[INPUT FOR THIS TASK Boundary: Start]

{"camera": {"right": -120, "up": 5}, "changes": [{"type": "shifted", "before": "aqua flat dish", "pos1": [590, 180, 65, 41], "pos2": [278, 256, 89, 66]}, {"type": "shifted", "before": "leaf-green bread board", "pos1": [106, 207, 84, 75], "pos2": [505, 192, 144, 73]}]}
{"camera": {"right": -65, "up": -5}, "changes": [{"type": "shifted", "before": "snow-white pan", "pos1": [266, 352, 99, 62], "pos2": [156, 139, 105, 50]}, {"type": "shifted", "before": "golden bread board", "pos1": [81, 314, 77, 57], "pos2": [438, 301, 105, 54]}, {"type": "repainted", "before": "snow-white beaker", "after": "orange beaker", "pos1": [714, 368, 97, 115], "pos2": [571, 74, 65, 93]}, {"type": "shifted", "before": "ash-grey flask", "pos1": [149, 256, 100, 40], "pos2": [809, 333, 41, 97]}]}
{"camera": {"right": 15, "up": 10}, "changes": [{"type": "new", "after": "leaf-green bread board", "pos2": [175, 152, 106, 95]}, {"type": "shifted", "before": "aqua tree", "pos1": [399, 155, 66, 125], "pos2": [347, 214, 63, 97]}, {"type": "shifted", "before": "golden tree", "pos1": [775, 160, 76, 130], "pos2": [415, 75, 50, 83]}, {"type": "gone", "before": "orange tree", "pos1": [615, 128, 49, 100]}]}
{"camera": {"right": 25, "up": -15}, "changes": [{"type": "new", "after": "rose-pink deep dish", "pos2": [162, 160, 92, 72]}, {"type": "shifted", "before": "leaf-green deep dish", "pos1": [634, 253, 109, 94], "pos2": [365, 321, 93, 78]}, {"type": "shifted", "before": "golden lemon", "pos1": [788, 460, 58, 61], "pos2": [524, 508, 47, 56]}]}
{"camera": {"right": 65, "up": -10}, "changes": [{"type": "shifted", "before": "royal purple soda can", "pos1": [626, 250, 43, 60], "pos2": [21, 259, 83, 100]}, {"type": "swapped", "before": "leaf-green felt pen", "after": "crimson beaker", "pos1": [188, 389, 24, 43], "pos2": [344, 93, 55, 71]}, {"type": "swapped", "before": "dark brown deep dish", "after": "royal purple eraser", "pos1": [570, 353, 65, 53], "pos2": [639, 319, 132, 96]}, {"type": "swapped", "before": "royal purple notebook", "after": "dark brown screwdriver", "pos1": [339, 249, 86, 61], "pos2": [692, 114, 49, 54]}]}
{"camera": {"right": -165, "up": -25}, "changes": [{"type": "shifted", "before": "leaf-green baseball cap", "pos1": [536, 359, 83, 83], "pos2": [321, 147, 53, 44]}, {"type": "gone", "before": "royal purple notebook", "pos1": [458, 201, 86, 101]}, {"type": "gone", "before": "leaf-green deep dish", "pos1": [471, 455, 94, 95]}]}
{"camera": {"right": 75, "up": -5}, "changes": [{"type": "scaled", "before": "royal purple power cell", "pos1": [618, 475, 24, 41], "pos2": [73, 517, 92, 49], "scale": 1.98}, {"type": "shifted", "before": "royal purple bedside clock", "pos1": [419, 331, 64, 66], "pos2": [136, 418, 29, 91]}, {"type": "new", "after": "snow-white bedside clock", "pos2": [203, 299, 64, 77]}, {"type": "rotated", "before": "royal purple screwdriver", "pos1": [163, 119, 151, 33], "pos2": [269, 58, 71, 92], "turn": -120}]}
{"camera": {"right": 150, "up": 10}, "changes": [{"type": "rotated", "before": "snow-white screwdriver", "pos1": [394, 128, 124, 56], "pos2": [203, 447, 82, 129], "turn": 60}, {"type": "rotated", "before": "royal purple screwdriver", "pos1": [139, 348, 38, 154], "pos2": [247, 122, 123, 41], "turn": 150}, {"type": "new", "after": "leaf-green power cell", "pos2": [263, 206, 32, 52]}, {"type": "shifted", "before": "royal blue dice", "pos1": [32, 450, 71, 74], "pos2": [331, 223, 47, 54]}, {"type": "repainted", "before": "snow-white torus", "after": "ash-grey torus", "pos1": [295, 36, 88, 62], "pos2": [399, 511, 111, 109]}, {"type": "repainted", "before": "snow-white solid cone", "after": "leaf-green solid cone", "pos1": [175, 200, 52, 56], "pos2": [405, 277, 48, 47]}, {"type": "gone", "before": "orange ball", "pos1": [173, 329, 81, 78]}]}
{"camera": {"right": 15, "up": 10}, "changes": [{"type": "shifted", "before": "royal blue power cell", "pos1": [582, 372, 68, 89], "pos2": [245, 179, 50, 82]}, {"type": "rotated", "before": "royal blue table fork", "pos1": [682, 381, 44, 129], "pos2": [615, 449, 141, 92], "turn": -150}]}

[INPUT FOR THIS TASK Boundary: End]

> _ABOUT THIS TASK_: Looking at the data above, state how many of its lines contain the word "aqua", and give nothing but that number.

> _EXERCISE ANSWER_: 2